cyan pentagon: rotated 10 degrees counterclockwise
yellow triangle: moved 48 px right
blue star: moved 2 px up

══════════

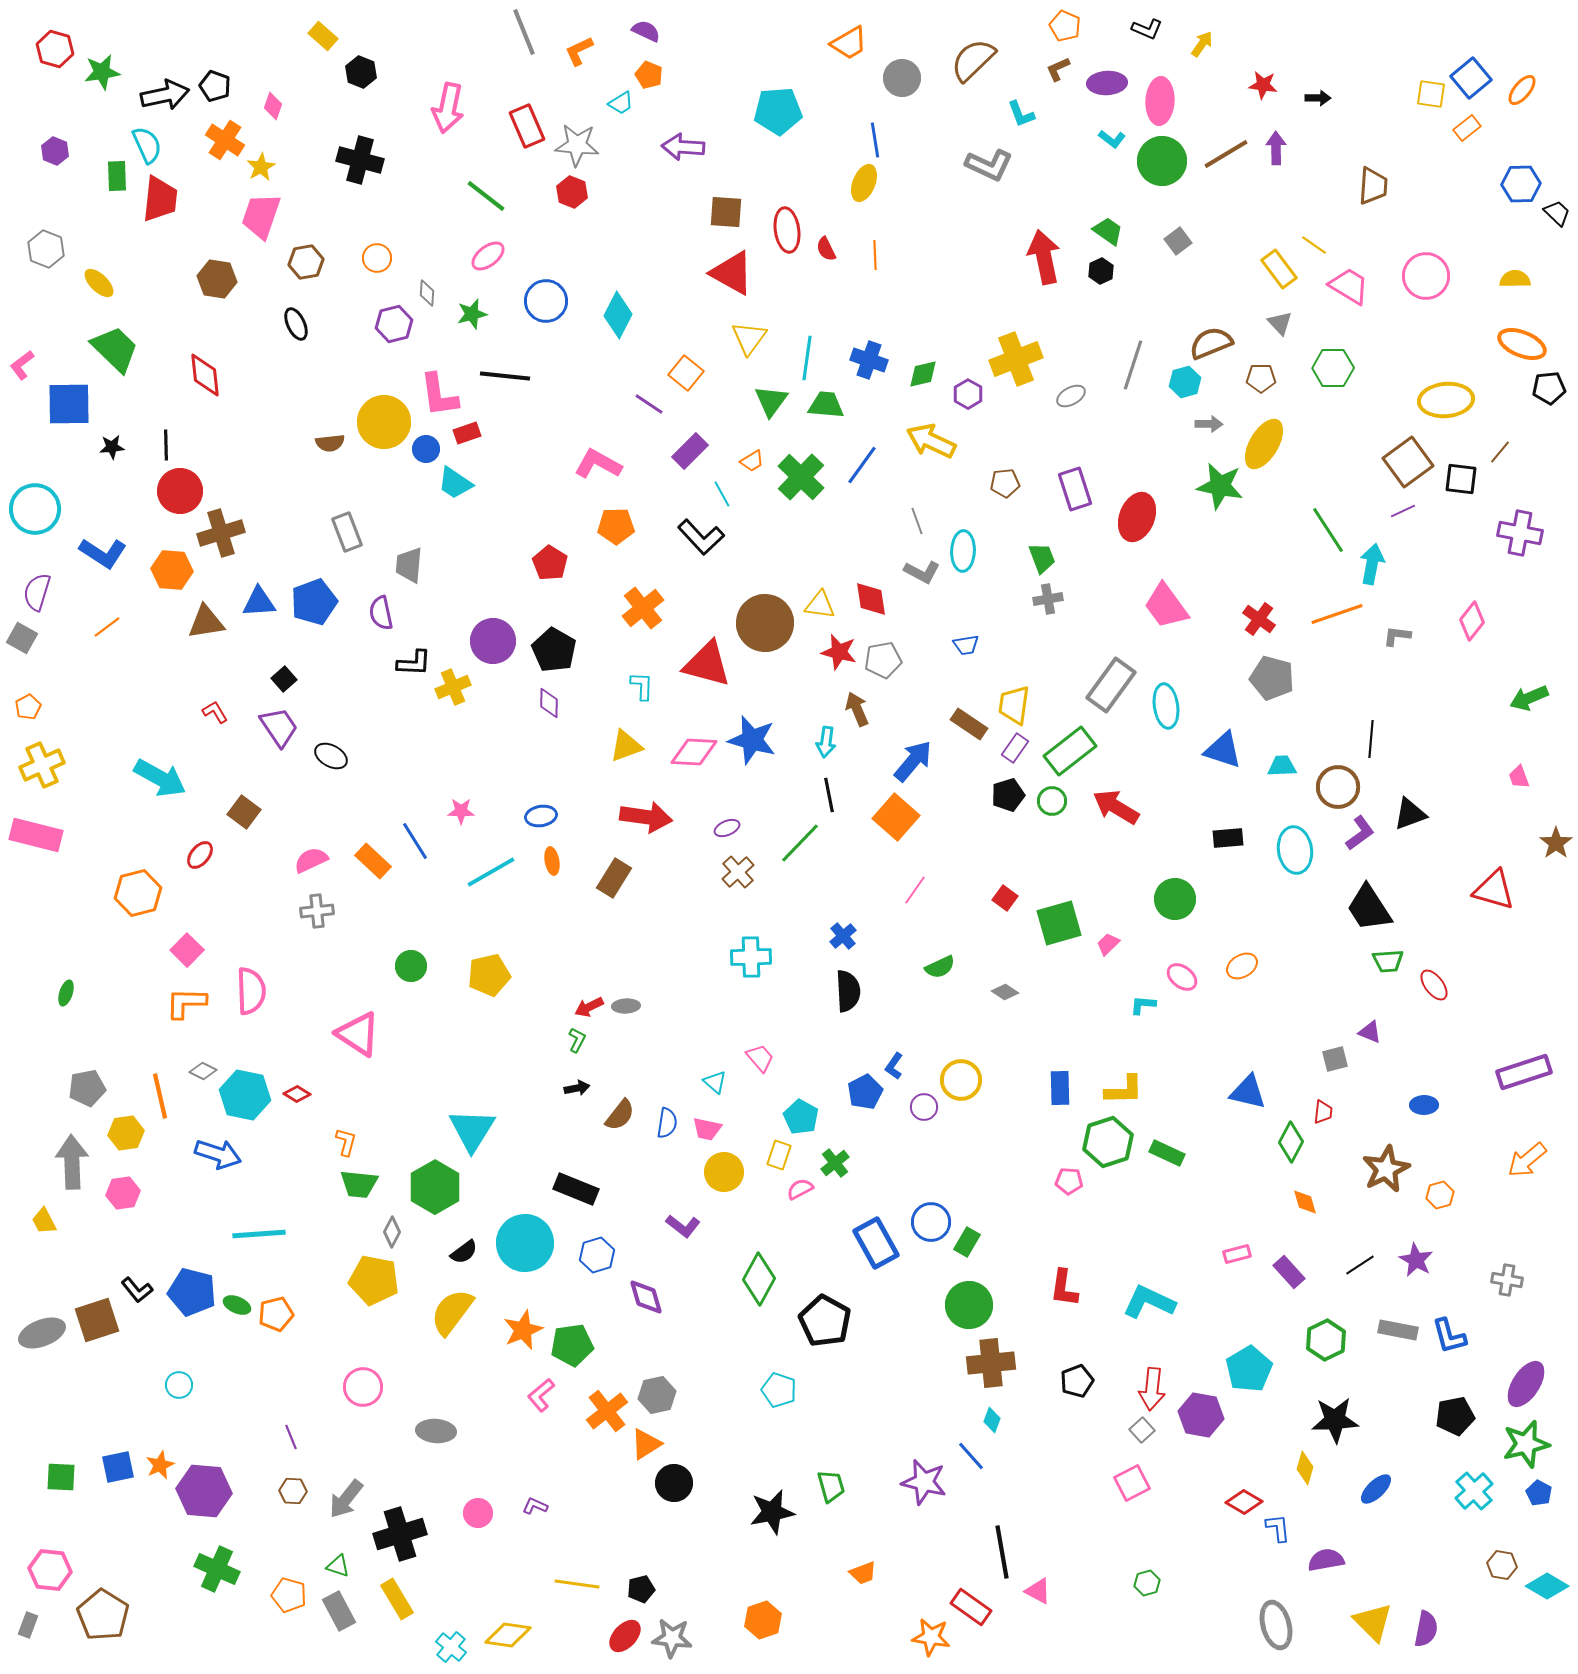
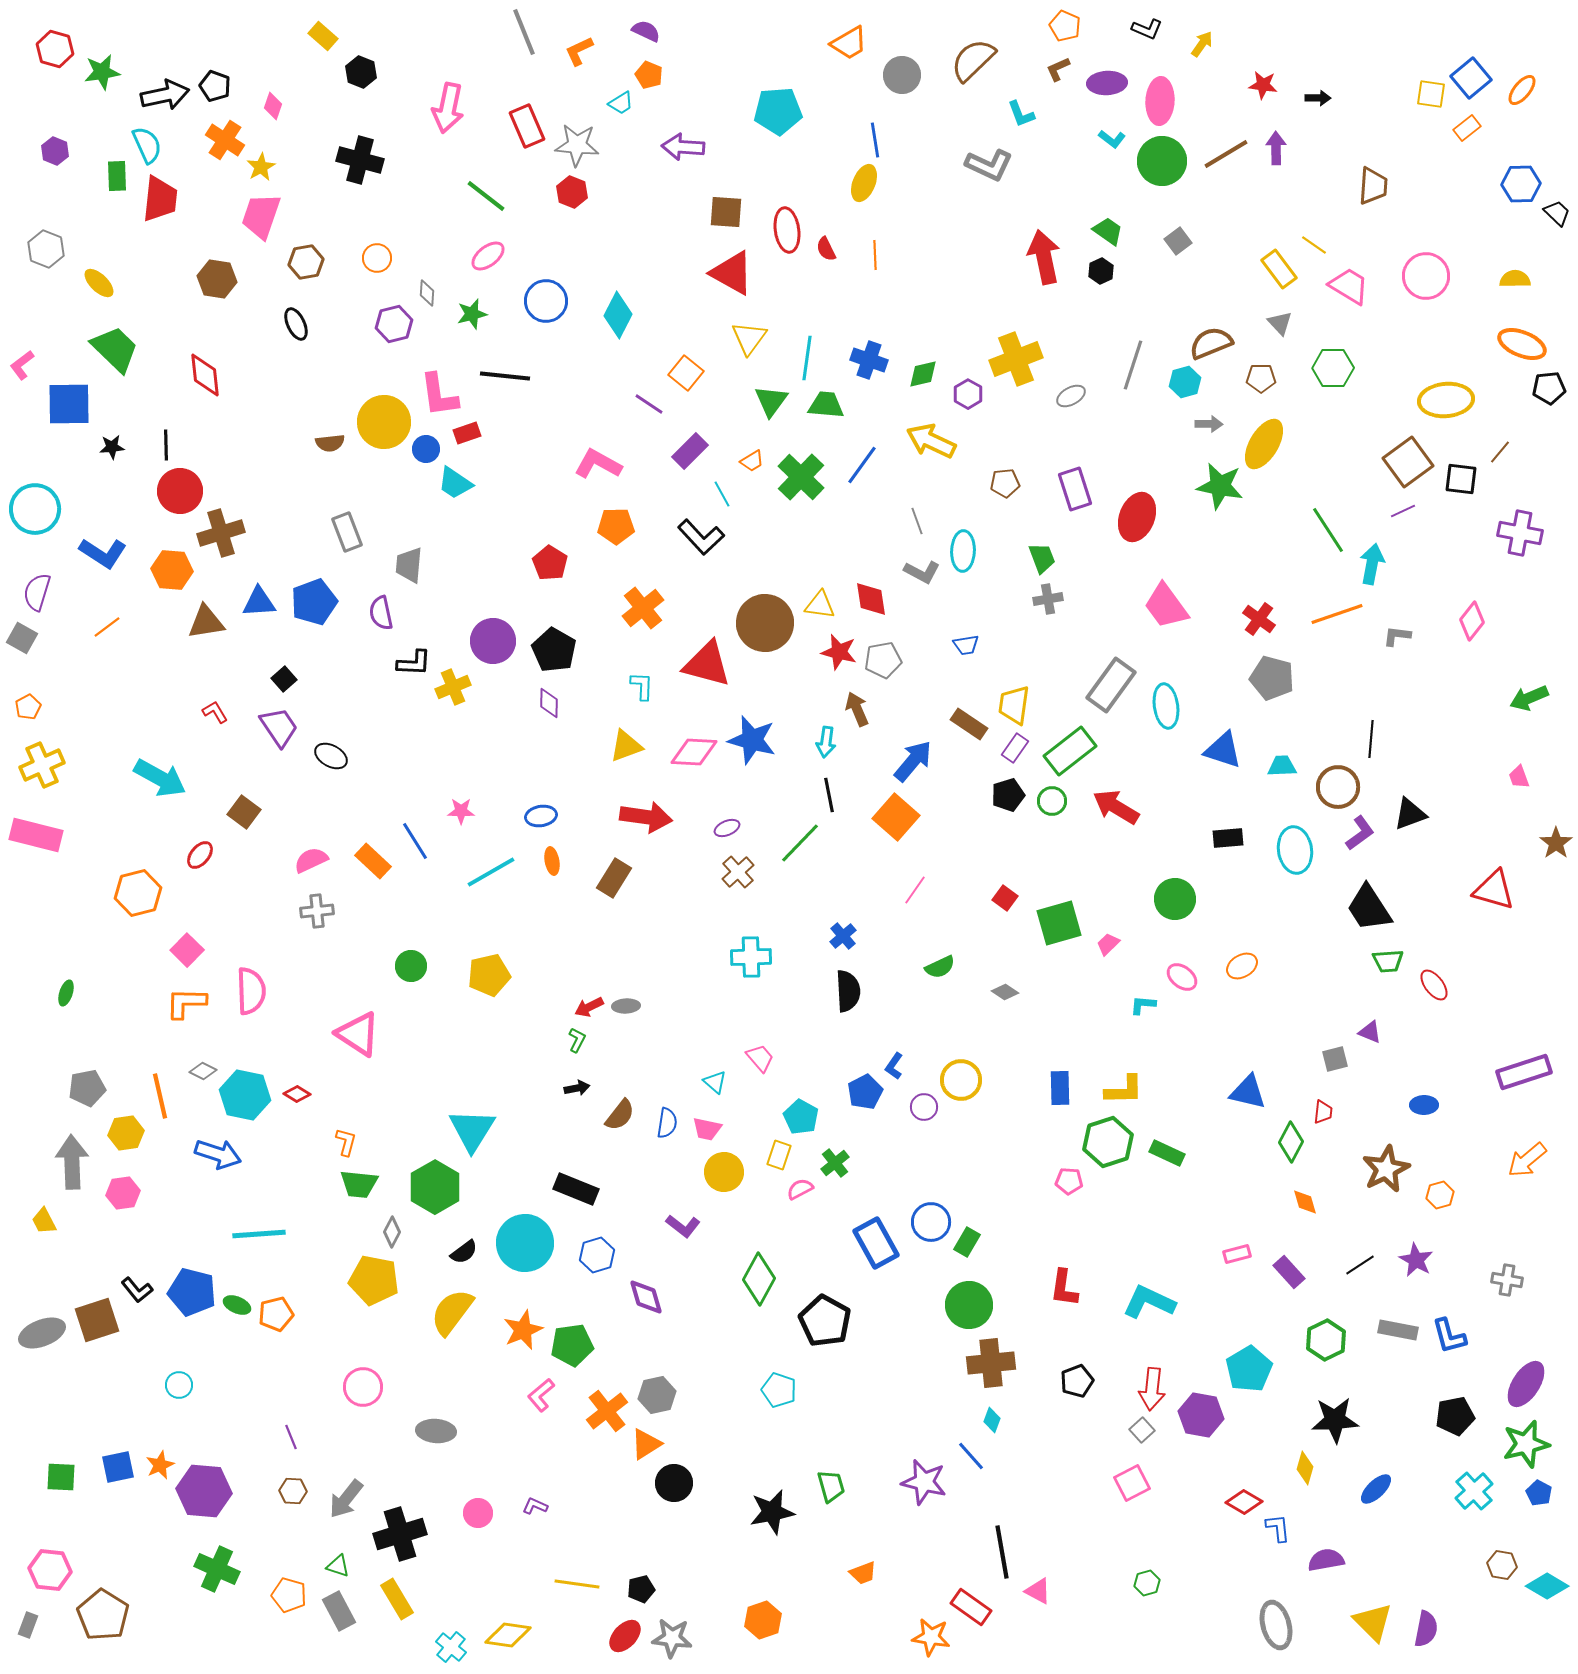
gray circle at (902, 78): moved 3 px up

══════════

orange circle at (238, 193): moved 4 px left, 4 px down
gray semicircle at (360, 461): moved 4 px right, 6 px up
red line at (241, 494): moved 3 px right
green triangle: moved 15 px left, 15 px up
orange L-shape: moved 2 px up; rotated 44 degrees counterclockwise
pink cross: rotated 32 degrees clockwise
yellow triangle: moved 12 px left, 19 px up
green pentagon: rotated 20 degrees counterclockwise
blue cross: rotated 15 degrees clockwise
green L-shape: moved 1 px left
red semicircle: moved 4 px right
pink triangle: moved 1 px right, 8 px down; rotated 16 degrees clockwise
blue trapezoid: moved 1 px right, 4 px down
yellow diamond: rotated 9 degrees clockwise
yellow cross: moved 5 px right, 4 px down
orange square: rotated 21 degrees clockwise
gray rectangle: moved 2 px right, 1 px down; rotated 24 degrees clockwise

══════════

#### DIRECTIONS FOR THIS TASK:
Lines of the listing above that contain the word "counterclockwise" should all be returned.

#### SOLUTION FOR THIS TASK:
cyan pentagon: rotated 10 degrees counterclockwise
orange L-shape: moved 2 px up; rotated 44 degrees counterclockwise
green pentagon: rotated 20 degrees counterclockwise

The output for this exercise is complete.